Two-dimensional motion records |
-- -- --
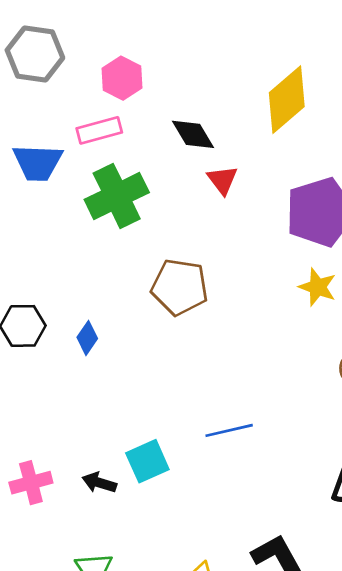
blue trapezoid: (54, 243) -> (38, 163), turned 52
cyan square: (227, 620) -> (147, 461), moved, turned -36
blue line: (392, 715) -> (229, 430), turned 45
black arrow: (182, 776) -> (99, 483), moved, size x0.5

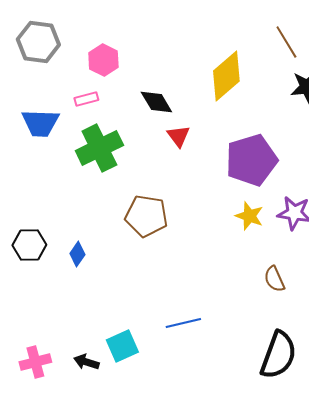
pink rectangle: (99, 130) -> (86, 99), size x0.7

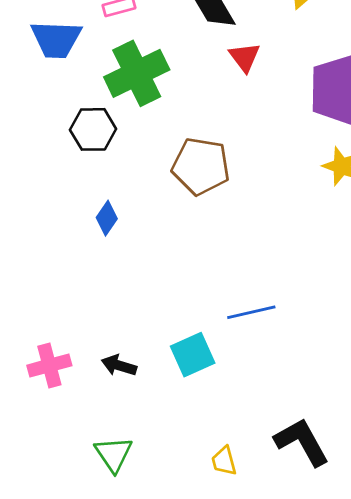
black hexagon: (29, 245) -> (93, 129), moved
cyan square: (122, 346) -> (193, 355), moved

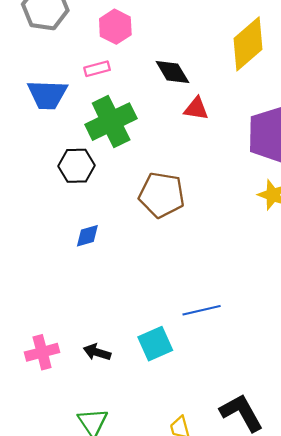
red triangle: (245, 57) -> (196, 109), turned -44
blue diamond: (107, 218) -> (87, 236), turned 40

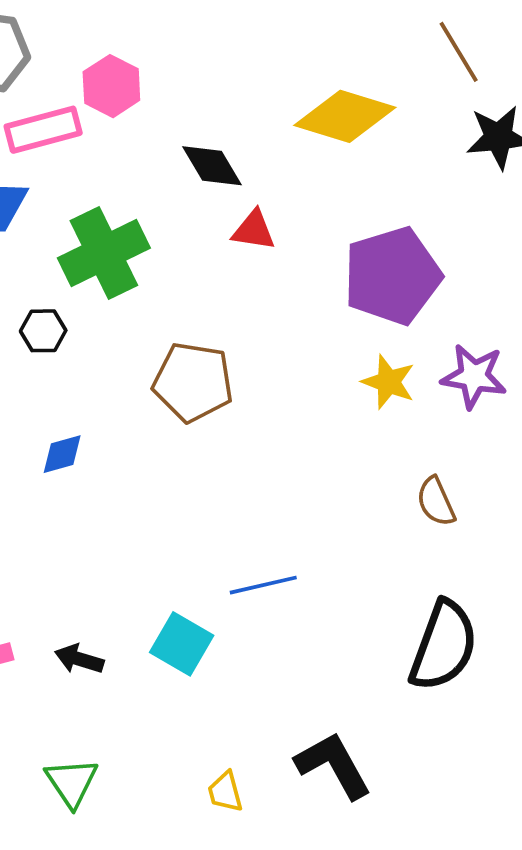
yellow diamond: (248, 44) -> (345, 116), turned 58
pink rectangle: (97, 69) -> (43, 130), moved, size x1.6
black hexagon: (77, 166) -> (43, 331), size x0.7
cyan square: (155, 344) -> (182, 644), turned -36

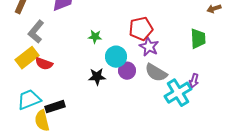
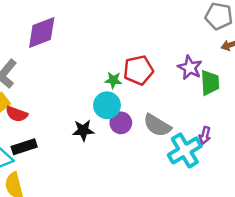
green star: (95, 37) -> (113, 80), moved
purple star: (149, 47) -> (190, 68), moved
black rectangle: (55, 107) -> (24, 147), moved

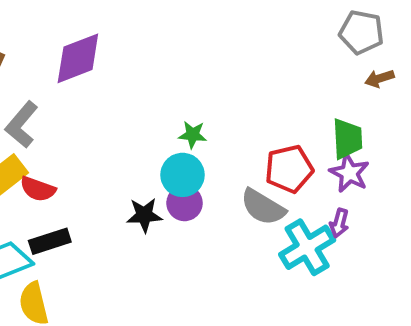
purple star: (190, 68) -> (349, 173), moved
red pentagon: (138, 70) -> (289, 169), moved
purple circle: (121, 123) -> (185, 203), moved

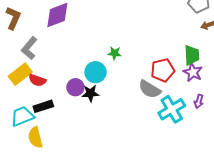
cyan circle: (183, 175) -> (95, 72), moved
purple circle: (185, 203) -> (75, 87), moved
purple arrow: (339, 223) -> (199, 101), moved

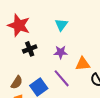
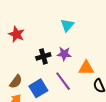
red star: (19, 25) -> (16, 34), moved, size x0.7
black cross: (30, 49) -> (43, 56), moved

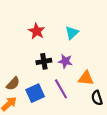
red star: (16, 34) -> (37, 31), moved

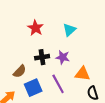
brown semicircle: (13, 84) -> (20, 71), moved

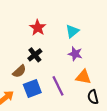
black cross: (42, 57) -> (35, 55), moved, turned -32
purple star: (63, 57) -> (75, 54), moved

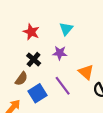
purple star: (75, 54) -> (60, 53), moved
orange triangle: (83, 77) -> (86, 72), turned 42

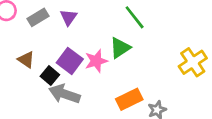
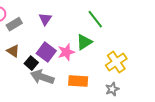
gray rectangle: (38, 17) -> (14, 24), moved
yellow cross: (193, 62) -> (116, 62), moved
orange rectangle: (129, 99) -> (78, 81), moved, turned 30

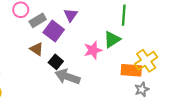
green line: (95, 19) -> (124, 15), turned 42
purple square: (46, 52) -> (54, 31), moved
orange rectangle: (78, 81) -> (131, 70), moved

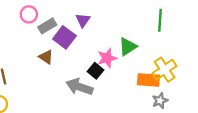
green line: (124, 15) -> (160, 20), moved
black square: (56, 62) -> (96, 71), moved

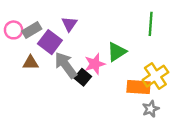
pink circle: (29, 14) -> (14, 30), moved
brown triangle: (46, 57) -> (31, 63), turned -35
gray arrow: (79, 87) -> (66, 65), moved, turned 35

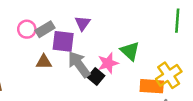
green line: (151, 24) -> (177, 21), moved
purple square: (50, 42) -> (63, 41), turned -30
green triangle: (117, 52) -> (130, 51), turned -45

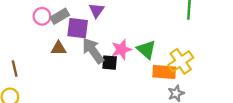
green triangle: (130, 51) -> (146, 49), moved
black square: (96, 76) -> (110, 63), turned -35

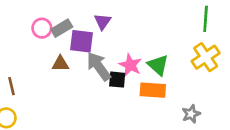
pink star: (121, 49) -> (130, 65), turned -30
yellow cross: (181, 61) -> (206, 57), moved
orange rectangle: (164, 72) -> (153, 90), moved

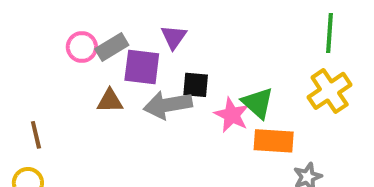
pink star: (130, 65) -> (232, 115), moved
gray arrow: (99, 66) -> (168, 105), turned -64
black square: (117, 80) -> (196, 85), moved
orange rectangle: (153, 90) -> (274, 141), moved

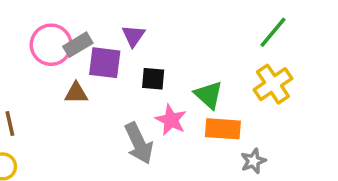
green line: (330, 33) -> (273, 32), turned 36
pink circle: (82, 47) -> (51, 45), size x1.5
gray arrow: (168, 105) -> (139, 143), moved, turned -105
pink star: (232, 115) -> (171, 120), moved

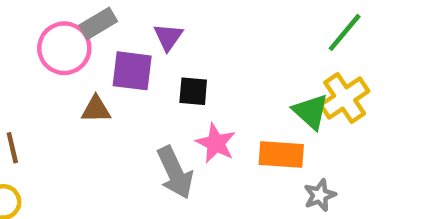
gray rectangle: (78, 45) -> (98, 23), moved
green triangle: (209, 95) -> (311, 112), moved

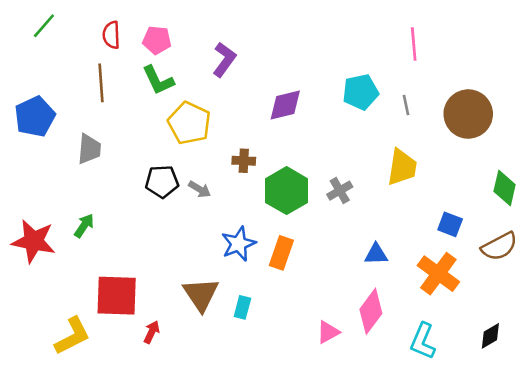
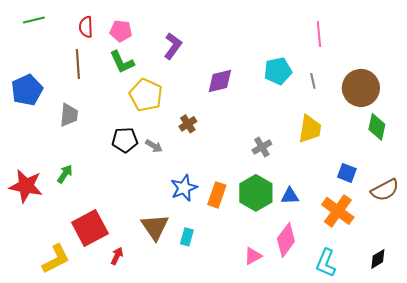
green line: (44, 26) -> (34, 20), turned 35
brown cross: (244, 161) -> (188, 124), turned -36
green diamond: (505, 188) -> (377, 127), moved
green hexagon: (287, 191) -> (256, 193), moved
red square: (117, 296) -> (90, 228), turned -30

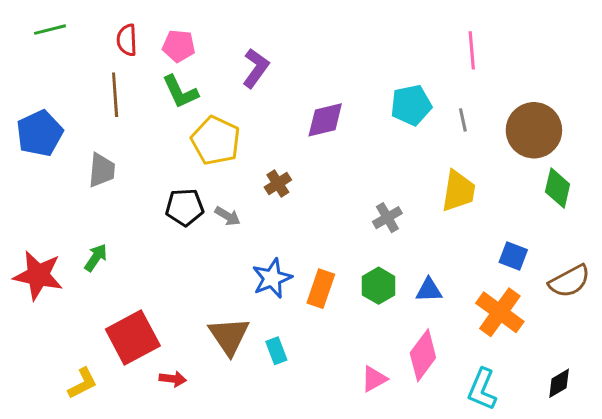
green hexagon: (256, 193) -> (379, 286), size x0.7
cyan rectangle: (187, 237) -> (276, 351), turned -36
red arrow: (117, 256) -> (173, 379), turned 72
yellow L-shape: (56, 259) -> (83, 383), size x0.7

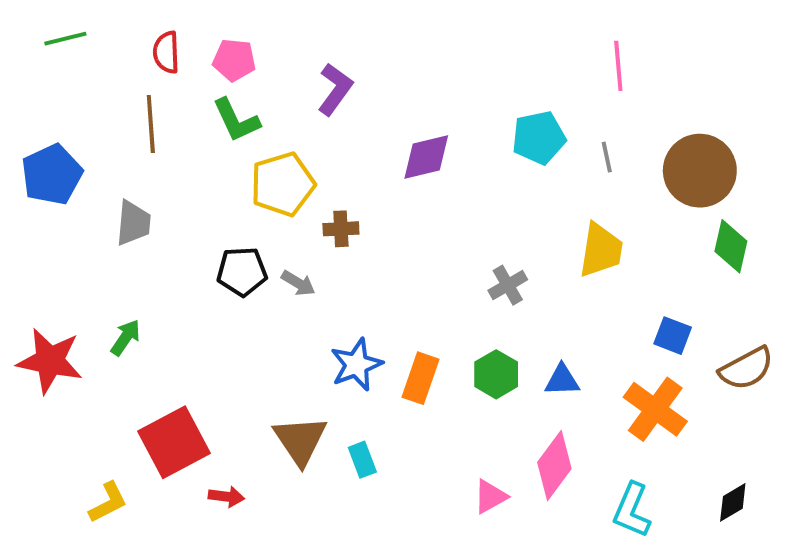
yellow pentagon: (216, 141) -> (283, 184), turned 30
brown cross: (278, 184) -> (341, 229), moved, turned 30

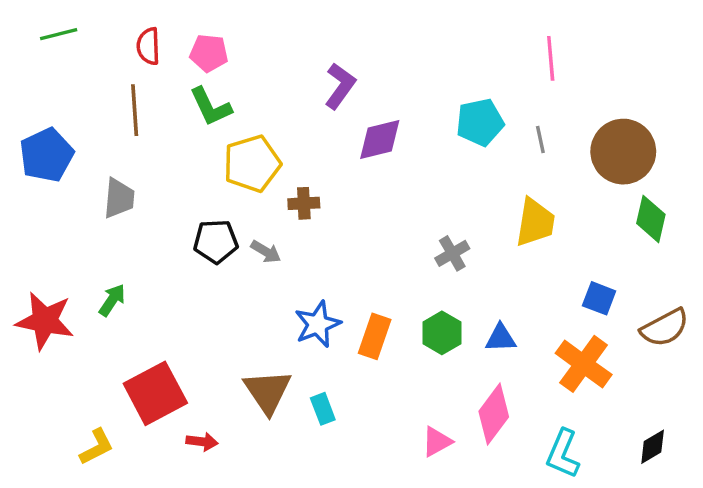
purple L-shape: (335, 89) -> (340, 86), moved

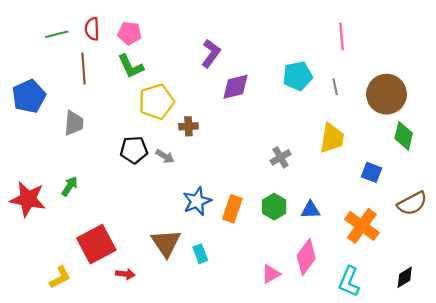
green line: (59, 34) -> (57, 34), moved
blue square: (599, 298) -> (372, 172), moved

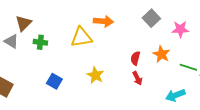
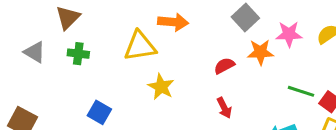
brown triangle: (23, 23) -> (68, 18), moved
orange star: (161, 54) -> (260, 52), moved, turned -30
red semicircle: (135, 58) -> (224, 66), moved, turned 48
yellow star: (95, 75) -> (161, 87), moved

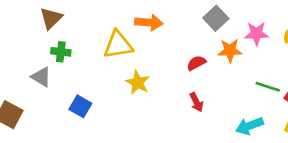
gray triangle: (35, 52) -> (41, 77), moved

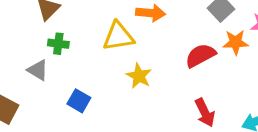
red semicircle: (196, 63) -> (200, 55), size x1.5
red arrow: (196, 102) -> (205, 113), moved, size x1.4

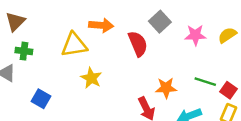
orange star: (236, 42) -> (166, 88), moved
red semicircle: (200, 55) -> (138, 44), moved, turned 95

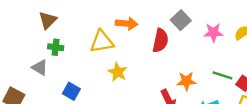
red semicircle: (138, 44) -> (160, 40), turned 35

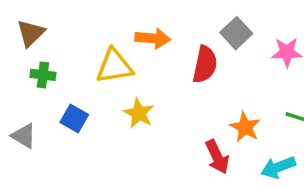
gray triangle: (40, 68) -> (24, 136), moved
orange star: (186, 81) -> (245, 127), turned 30
blue square: (71, 91) -> (74, 118), moved

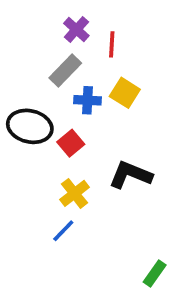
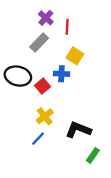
blue cross: (88, 100) -> (61, 74), moved
black L-shape: (130, 175) -> (78, 130), moved
green rectangle: (155, 274) -> (93, 155), moved

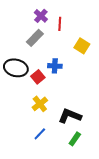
yellow square: (75, 56) -> (82, 46), moved
blue line: (38, 139) -> (40, 134), moved
green rectangle: (93, 155) -> (75, 139), moved

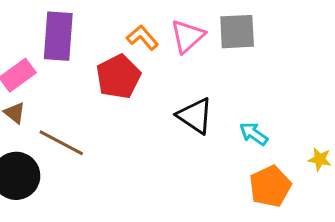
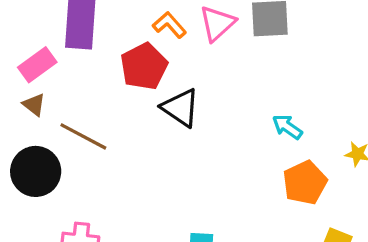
black triangle: (195, 116) -> (181, 108), moved

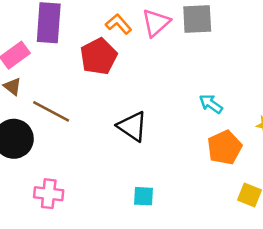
black triangle: (181, 108) -> (132, 126), moved

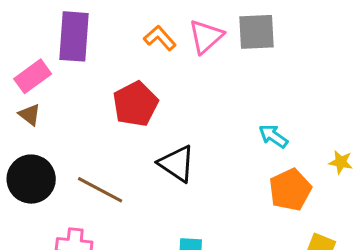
red pentagon: (99, 56) -> (135, 104), moved
brown line: (51, 111) -> (100, 190), moved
-- -- --
TO-DO ITEM |
A word-for-word retyping of every record is required, without the pictures.

SOLUTION TO THIS EXERCISE |
blue trapezoid: (54, 243) -> (38, 163), turned 52
cyan square: (227, 620) -> (147, 461), moved, turned -36
blue line: (392, 715) -> (229, 430), turned 45
black arrow: (182, 776) -> (99, 483), moved, size x0.5

pink rectangle: (99, 130) -> (86, 99), size x0.7

black hexagon: (29, 245) -> (93, 129), moved
cyan square: (122, 346) -> (193, 355), moved

red triangle: (245, 57) -> (196, 109), turned -44
blue diamond: (107, 218) -> (87, 236), turned 40

yellow diamond: (248, 44) -> (345, 116), turned 58
pink rectangle: (97, 69) -> (43, 130), moved, size x1.6
black hexagon: (77, 166) -> (43, 331), size x0.7
cyan square: (155, 344) -> (182, 644), turned -36

green star: (95, 37) -> (113, 80), moved
purple star: (149, 47) -> (190, 68), moved
black rectangle: (55, 107) -> (24, 147), moved

purple star: (190, 68) -> (349, 173), moved
red pentagon: (138, 70) -> (289, 169), moved
purple circle: (121, 123) -> (185, 203), moved

cyan circle: (183, 175) -> (95, 72), moved
purple circle: (185, 203) -> (75, 87), moved
purple arrow: (339, 223) -> (199, 101), moved

red star: (19, 25) -> (16, 34), moved, size x0.7
black cross: (30, 49) -> (43, 56), moved

red star: (16, 34) -> (37, 31), moved

brown semicircle: (13, 84) -> (20, 71), moved

black cross: (42, 57) -> (35, 55), moved, turned -32
purple star: (63, 57) -> (75, 54), moved

purple star: (75, 54) -> (60, 53), moved
orange triangle: (83, 77) -> (86, 72), turned 42

gray rectangle: (38, 17) -> (14, 24), moved
yellow cross: (193, 62) -> (116, 62), moved
orange rectangle: (129, 99) -> (78, 81), moved, turned 30

green line: (95, 19) -> (124, 15), turned 42
purple square: (46, 52) -> (54, 31), moved
orange rectangle: (78, 81) -> (131, 70), moved

green line: (124, 15) -> (160, 20), moved
black square: (56, 62) -> (96, 71), moved

pink circle: (29, 14) -> (14, 30), moved
brown triangle: (46, 57) -> (31, 63), turned -35
gray arrow: (79, 87) -> (66, 65), moved, turned 35

green line: (151, 24) -> (177, 21), moved
purple square: (50, 42) -> (63, 41), turned -30
green triangle: (117, 52) -> (130, 51), turned -45

green triangle: (130, 51) -> (146, 49), moved
black square: (96, 76) -> (110, 63), turned -35

pink star: (121, 49) -> (130, 65), turned -30
yellow cross: (181, 61) -> (206, 57), moved
orange rectangle: (164, 72) -> (153, 90), moved

pink star: (130, 65) -> (232, 115), moved
gray arrow: (99, 66) -> (168, 105), turned -64
black square: (117, 80) -> (196, 85), moved
orange rectangle: (153, 90) -> (274, 141), moved

green line: (330, 33) -> (273, 32), turned 36
pink circle: (82, 47) -> (51, 45), size x1.5
gray arrow: (168, 105) -> (139, 143), moved, turned -105
pink star: (232, 115) -> (171, 120), moved

gray rectangle: (78, 45) -> (98, 23), moved
green triangle: (209, 95) -> (311, 112), moved

green line: (44, 26) -> (34, 20), turned 35
brown cross: (244, 161) -> (188, 124), turned -36
green diamond: (505, 188) -> (377, 127), moved
green hexagon: (287, 191) -> (256, 193), moved
red square: (117, 296) -> (90, 228), turned -30

green hexagon: (256, 193) -> (379, 286), size x0.7
cyan rectangle: (187, 237) -> (276, 351), turned -36
red arrow: (117, 256) -> (173, 379), turned 72
yellow L-shape: (56, 259) -> (83, 383), size x0.7

yellow pentagon: (216, 141) -> (283, 184), turned 30
brown cross: (278, 184) -> (341, 229), moved, turned 30

purple L-shape: (335, 89) -> (340, 86), moved

green line: (59, 34) -> (57, 34), moved
blue square: (599, 298) -> (372, 172), moved

brown triangle: (23, 23) -> (68, 18), moved
orange star: (161, 54) -> (260, 52), moved, turned -30
red semicircle: (135, 58) -> (224, 66), moved, turned 48
yellow star: (95, 75) -> (161, 87), moved

gray triangle: (35, 52) -> (41, 77), moved

red semicircle: (196, 63) -> (200, 55), size x1.5
red arrow: (196, 102) -> (205, 113), moved, size x1.4

orange star: (236, 42) -> (166, 88), moved
red semicircle: (200, 55) -> (138, 44), moved, turned 95

red semicircle: (138, 44) -> (160, 40), turned 35

gray triangle: (40, 68) -> (24, 136), moved
orange star: (186, 81) -> (245, 127), turned 30
blue square: (71, 91) -> (74, 118), moved

blue cross: (88, 100) -> (61, 74), moved
black L-shape: (130, 175) -> (78, 130), moved
green rectangle: (155, 274) -> (93, 155), moved

yellow square: (75, 56) -> (82, 46), moved
blue line: (38, 139) -> (40, 134), moved
green rectangle: (93, 155) -> (75, 139), moved

black triangle: (195, 116) -> (181, 108), moved

black triangle: (181, 108) -> (132, 126), moved

red pentagon: (99, 56) -> (135, 104), moved
brown line: (51, 111) -> (100, 190), moved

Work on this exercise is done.